═══ SUPPLIED MATERIAL ═══

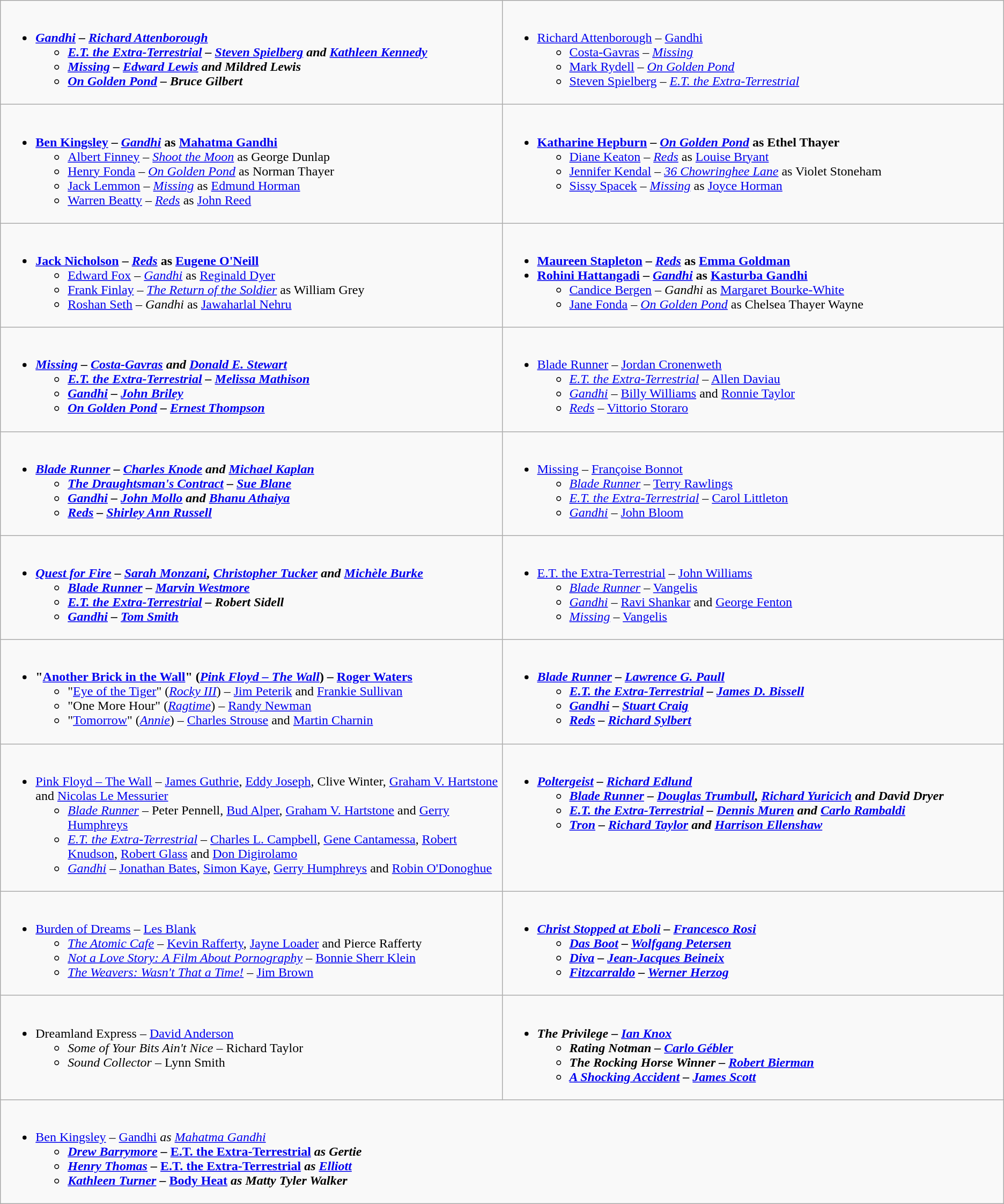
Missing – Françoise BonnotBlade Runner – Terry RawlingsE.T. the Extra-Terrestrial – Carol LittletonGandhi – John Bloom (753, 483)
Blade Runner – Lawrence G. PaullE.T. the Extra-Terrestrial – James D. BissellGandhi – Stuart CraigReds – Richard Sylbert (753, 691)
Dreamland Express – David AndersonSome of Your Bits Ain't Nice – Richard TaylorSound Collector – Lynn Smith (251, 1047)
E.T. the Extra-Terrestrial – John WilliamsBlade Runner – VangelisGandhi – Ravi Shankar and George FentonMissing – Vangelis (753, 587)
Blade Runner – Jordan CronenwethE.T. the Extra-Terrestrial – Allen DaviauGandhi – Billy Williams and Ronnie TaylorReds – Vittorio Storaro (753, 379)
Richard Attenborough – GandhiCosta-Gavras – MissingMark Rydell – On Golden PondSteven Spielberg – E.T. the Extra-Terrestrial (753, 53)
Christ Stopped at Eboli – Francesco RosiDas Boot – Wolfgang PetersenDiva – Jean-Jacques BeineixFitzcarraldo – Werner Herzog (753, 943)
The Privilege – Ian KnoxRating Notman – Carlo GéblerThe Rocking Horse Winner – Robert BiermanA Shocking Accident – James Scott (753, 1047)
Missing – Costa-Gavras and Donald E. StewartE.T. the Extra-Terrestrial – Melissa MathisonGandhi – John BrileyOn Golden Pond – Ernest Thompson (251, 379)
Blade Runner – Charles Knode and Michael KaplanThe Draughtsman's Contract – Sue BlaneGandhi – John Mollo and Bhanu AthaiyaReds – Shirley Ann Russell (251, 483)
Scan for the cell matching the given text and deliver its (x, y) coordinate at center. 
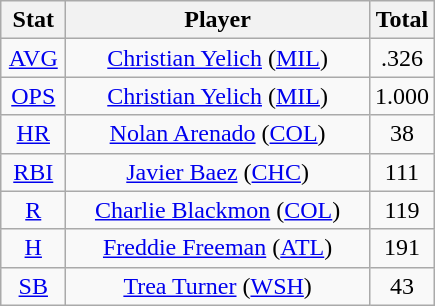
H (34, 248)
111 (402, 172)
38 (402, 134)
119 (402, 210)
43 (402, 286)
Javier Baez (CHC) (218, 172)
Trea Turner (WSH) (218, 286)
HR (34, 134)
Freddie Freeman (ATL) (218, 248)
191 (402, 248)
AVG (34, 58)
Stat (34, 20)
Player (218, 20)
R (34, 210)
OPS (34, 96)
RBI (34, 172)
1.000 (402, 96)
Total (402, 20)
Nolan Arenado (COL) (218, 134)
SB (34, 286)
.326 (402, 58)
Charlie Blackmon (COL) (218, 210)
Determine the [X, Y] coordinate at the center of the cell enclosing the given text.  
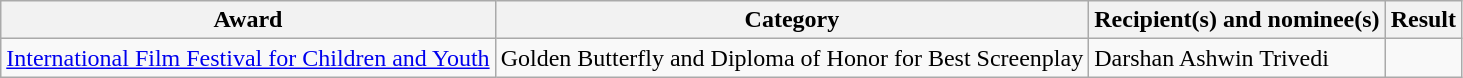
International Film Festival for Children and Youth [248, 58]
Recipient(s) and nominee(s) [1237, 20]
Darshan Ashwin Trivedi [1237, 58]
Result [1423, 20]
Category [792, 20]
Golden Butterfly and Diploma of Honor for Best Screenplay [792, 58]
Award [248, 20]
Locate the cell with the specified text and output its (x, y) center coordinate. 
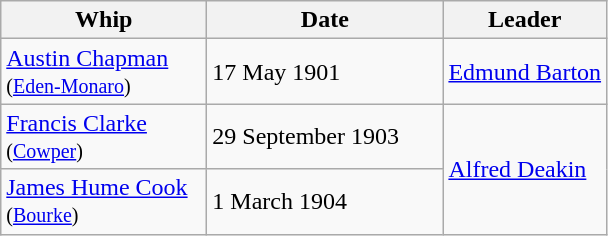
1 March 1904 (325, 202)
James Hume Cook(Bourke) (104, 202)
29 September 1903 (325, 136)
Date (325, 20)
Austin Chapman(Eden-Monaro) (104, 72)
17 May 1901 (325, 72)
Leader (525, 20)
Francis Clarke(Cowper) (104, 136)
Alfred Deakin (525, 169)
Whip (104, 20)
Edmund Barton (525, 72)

═══

▸ AIM
Rewrite all of the records above, changing every "coordinate" to "point" and keeping everything else the same. Omit the pictures from your version.

▸ REPLY
Missing – Françoise BonnotBlade Runner – Terry RawlingsE.T. the Extra-Terrestrial – Carol LittletonGandhi – John Bloom (753, 483)
Blade Runner – Lawrence G. PaullE.T. the Extra-Terrestrial – James D. BissellGandhi – Stuart CraigReds – Richard Sylbert (753, 691)
Dreamland Express – David AndersonSome of Your Bits Ain't Nice – Richard TaylorSound Collector – Lynn Smith (251, 1047)
E.T. the Extra-Terrestrial – John WilliamsBlade Runner – VangelisGandhi – Ravi Shankar and George FentonMissing – Vangelis (753, 587)
Blade Runner – Jordan CronenwethE.T. the Extra-Terrestrial – Allen DaviauGandhi – Billy Williams and Ronnie TaylorReds – Vittorio Storaro (753, 379)
Richard Attenborough – GandhiCosta-Gavras – MissingMark Rydell – On Golden PondSteven Spielberg – E.T. the Extra-Terrestrial (753, 53)
Christ Stopped at Eboli – Francesco RosiDas Boot – Wolfgang PetersenDiva – Jean-Jacques BeineixFitzcarraldo – Werner Herzog (753, 943)
The Privilege – Ian KnoxRating Notman – Carlo GéblerThe Rocking Horse Winner – Robert BiermanA Shocking Accident – James Scott (753, 1047)
Missing – Costa-Gavras and Donald E. StewartE.T. the Extra-Terrestrial – Melissa MathisonGandhi – John BrileyOn Golden Pond – Ernest Thompson (251, 379)
Blade Runner – Charles Knode and Michael KaplanThe Draughtsman's Contract – Sue BlaneGandhi – John Mollo and Bhanu AthaiyaReds – Shirley Ann Russell (251, 483)
Scan for the cell matching the given text and deliver its (x, y) point at center. 
H (34, 248)
111 (402, 172)
38 (402, 134)
119 (402, 210)
43 (402, 286)
Javier Baez (CHC) (218, 172)
Trea Turner (WSH) (218, 286)
HR (34, 134)
Freddie Freeman (ATL) (218, 248)
191 (402, 248)
AVG (34, 58)
Stat (34, 20)
Player (218, 20)
R (34, 210)
OPS (34, 96)
RBI (34, 172)
1.000 (402, 96)
Total (402, 20)
Nolan Arenado (COL) (218, 134)
SB (34, 286)
.326 (402, 58)
Charlie Blackmon (COL) (218, 210)
Determine the [X, Y] point at the center of the cell enclosing the given text.  
International Film Festival for Children and Youth [248, 58]
Recipient(s) and nominee(s) [1237, 20]
Darshan Ashwin Trivedi [1237, 58]
Result [1423, 20]
Category [792, 20]
Golden Butterfly and Diploma of Honor for Best Screenplay [792, 58]
Award [248, 20]
Locate the cell with the specified text and output its (x, y) center point. 
1 March 1904 (325, 202)
James Hume Cook(Bourke) (104, 202)
29 September 1903 (325, 136)
Date (325, 20)
Austin Chapman(Eden-Monaro) (104, 72)
17 May 1901 (325, 72)
Leader (525, 20)
Francis Clarke(Cowper) (104, 136)
Alfred Deakin (525, 169)
Whip (104, 20)
Edmund Barton (525, 72)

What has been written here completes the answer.